— SOURCE DATA —

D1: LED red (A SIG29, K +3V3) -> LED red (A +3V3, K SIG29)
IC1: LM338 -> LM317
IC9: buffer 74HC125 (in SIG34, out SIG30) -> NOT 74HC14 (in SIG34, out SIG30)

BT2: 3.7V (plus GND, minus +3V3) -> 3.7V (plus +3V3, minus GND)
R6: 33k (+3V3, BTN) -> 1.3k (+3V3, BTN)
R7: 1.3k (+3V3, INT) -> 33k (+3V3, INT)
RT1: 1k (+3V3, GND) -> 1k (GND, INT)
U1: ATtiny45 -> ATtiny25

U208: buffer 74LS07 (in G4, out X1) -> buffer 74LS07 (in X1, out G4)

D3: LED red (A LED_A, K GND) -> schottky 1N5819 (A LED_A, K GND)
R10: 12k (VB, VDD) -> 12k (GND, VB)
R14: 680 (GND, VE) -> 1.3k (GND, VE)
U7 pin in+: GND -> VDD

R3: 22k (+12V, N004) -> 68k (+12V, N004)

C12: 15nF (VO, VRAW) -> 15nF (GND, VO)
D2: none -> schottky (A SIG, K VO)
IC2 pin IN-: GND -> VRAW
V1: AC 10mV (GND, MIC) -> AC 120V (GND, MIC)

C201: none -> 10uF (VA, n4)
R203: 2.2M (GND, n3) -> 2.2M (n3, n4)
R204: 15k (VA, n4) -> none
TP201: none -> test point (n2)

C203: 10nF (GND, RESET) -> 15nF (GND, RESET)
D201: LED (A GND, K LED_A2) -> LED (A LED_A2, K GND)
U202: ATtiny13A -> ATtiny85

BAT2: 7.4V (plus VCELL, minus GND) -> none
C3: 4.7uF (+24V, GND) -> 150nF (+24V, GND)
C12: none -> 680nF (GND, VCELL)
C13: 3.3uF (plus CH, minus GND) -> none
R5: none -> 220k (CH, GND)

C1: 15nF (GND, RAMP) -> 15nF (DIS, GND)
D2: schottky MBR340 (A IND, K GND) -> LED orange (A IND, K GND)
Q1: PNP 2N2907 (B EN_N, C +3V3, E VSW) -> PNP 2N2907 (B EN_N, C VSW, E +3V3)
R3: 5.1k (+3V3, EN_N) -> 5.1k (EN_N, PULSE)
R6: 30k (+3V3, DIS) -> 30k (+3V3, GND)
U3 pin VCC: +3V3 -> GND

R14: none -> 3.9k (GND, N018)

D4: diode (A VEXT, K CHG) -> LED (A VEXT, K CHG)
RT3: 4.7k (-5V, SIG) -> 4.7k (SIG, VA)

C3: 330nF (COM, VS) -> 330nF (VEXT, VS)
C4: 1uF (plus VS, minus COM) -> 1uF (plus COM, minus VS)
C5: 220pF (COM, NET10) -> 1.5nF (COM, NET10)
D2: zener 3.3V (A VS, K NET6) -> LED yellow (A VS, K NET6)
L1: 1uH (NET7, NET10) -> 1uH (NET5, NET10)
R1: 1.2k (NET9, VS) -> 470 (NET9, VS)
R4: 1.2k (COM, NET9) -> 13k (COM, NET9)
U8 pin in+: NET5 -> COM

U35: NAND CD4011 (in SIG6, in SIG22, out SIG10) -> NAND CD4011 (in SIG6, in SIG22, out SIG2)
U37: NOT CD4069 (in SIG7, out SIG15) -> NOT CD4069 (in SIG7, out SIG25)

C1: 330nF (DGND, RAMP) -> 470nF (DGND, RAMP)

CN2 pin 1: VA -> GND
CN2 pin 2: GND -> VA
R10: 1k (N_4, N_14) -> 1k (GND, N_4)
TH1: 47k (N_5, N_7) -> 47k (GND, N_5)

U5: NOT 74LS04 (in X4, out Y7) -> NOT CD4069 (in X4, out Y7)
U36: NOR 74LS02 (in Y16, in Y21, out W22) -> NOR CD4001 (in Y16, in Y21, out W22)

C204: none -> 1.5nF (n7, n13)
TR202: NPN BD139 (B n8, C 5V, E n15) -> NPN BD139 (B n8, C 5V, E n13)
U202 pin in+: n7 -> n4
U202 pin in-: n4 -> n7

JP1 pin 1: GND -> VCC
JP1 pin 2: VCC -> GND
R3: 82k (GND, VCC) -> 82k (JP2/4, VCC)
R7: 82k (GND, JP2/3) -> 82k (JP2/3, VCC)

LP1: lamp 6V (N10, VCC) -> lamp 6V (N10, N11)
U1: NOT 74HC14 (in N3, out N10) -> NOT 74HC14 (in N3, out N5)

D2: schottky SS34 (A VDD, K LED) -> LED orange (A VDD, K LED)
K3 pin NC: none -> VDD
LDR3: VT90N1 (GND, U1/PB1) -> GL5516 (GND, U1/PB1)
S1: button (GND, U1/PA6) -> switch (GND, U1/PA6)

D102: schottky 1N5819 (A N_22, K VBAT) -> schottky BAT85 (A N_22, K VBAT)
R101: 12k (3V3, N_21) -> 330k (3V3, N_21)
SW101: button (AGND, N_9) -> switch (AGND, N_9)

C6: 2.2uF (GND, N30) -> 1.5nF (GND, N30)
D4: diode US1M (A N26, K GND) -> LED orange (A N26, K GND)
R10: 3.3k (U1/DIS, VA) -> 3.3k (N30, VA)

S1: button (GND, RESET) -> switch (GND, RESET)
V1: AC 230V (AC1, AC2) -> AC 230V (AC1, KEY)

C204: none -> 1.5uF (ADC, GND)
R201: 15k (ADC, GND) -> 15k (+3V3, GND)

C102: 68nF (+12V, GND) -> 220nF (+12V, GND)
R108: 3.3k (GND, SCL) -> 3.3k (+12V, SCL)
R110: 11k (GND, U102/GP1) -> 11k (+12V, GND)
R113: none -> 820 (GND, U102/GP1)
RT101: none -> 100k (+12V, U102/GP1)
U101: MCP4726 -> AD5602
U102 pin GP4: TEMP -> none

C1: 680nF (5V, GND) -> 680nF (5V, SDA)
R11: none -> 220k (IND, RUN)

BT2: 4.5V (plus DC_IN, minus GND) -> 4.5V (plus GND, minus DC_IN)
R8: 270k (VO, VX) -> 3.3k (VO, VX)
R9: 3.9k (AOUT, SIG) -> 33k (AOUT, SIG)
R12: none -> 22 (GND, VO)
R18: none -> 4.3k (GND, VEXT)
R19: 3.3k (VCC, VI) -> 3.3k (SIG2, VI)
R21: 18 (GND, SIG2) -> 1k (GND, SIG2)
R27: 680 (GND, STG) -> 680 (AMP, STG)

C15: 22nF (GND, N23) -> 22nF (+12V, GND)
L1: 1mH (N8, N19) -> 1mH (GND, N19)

— ASSIGNMENT —
Go to the line with "U37: NOT CD4069" in the entries above and repeat every line from there through the line with "U5: NOT 74LS04", exactly and with no other text.

— YOUR RESPONSE —
U37: NOT CD4069 (in SIG7, out SIG15) -> NOT CD4069 (in SIG7, out SIG25)

C1: 330nF (DGND, RAMP) -> 470nF (DGND, RAMP)

CN2 pin 1: VA -> GND
CN2 pin 2: GND -> VA
R10: 1k (N_4, N_14) -> 1k (GND, N_4)
TH1: 47k (N_5, N_7) -> 47k (GND, N_5)

U5: NOT 74LS04 (in X4, out Y7) -> NOT CD4069 (in X4, out Y7)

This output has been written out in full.